━━━━━ Input data ━━━━━

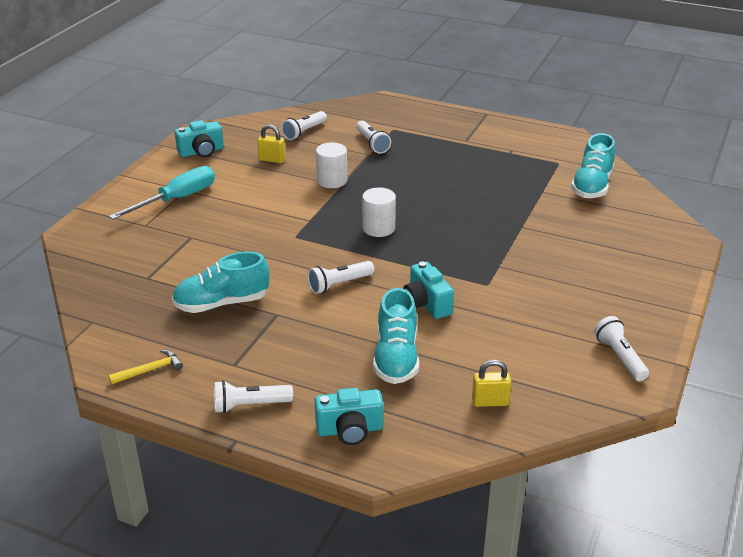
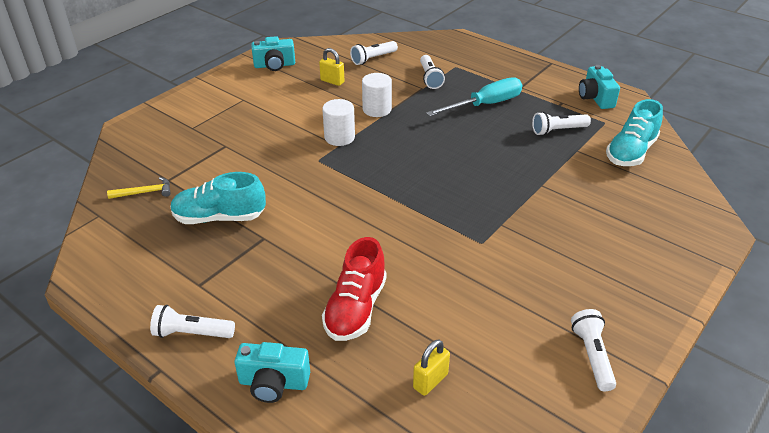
camera: 15 degrees right, 5 degrees up
(150, 370) = (122, 275): yellow hammer -> yellow hammer (145, 192)
(177, 199) = (231, 107): turquoise screwdriver -> turquoise screwdriver (485, 105)
(339, 284) = (336, 217): white flashlight -> white flashlight (558, 130)
(378, 228) = (399, 164): white cylinder -> white cylinder (339, 137)
(396, 358) = (356, 309): turquoise shoe -> red shoe
(426, 303) = (411, 253): turquoise camera -> turquoise camera (595, 98)
(490, 402) = (430, 381): yellow padlock -> yellow padlock turned 60 degrees counterclockwise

━━━━━

### Task description
Write out every line of the preceding listing that contains "yellow".

### Answer area
(150, 370) = (122, 275): yellow hammer -> yellow hammer (145, 192)
(490, 402) = (430, 381): yellow padlock -> yellow padlock turned 60 degrees counterclockwise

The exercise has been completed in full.